# Task objective
Report how many lines below contain the word "TEAL". Write only that number.
━━━
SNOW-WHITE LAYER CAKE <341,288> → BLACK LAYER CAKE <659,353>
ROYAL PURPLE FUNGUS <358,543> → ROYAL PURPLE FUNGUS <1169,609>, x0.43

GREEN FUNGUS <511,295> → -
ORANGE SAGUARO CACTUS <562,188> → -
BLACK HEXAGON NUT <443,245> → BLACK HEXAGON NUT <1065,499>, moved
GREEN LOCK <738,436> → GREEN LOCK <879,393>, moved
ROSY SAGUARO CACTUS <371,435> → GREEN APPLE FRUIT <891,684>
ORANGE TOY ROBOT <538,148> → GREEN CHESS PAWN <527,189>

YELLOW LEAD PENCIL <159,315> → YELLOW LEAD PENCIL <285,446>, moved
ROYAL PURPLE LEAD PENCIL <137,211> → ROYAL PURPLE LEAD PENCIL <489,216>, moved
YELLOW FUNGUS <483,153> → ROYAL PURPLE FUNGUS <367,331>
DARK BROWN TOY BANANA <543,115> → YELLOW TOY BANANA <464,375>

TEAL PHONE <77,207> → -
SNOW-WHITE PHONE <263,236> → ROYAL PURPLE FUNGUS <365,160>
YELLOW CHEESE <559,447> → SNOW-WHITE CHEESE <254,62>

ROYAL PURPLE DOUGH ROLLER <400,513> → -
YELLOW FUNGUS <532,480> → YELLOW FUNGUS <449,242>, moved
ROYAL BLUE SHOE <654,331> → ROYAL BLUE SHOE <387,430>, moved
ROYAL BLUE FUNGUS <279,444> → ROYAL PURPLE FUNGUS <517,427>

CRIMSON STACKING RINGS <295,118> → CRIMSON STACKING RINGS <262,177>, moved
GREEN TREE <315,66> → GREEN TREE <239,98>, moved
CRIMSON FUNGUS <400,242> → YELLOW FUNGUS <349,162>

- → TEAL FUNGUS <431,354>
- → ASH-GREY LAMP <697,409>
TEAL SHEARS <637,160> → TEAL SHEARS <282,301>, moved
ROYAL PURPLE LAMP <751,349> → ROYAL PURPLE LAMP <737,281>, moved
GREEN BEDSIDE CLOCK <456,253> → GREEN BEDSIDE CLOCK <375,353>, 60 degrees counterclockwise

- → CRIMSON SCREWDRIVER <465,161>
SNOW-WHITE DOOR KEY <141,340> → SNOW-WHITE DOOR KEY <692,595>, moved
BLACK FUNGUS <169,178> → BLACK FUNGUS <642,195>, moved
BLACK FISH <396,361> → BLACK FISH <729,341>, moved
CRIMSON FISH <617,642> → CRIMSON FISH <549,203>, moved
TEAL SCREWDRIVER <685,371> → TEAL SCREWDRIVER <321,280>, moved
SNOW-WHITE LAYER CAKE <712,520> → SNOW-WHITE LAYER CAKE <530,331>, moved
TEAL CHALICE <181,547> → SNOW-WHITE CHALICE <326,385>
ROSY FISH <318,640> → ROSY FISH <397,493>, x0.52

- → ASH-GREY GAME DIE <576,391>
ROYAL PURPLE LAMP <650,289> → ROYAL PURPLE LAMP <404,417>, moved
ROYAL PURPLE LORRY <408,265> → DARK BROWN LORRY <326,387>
━━━
# Reply
5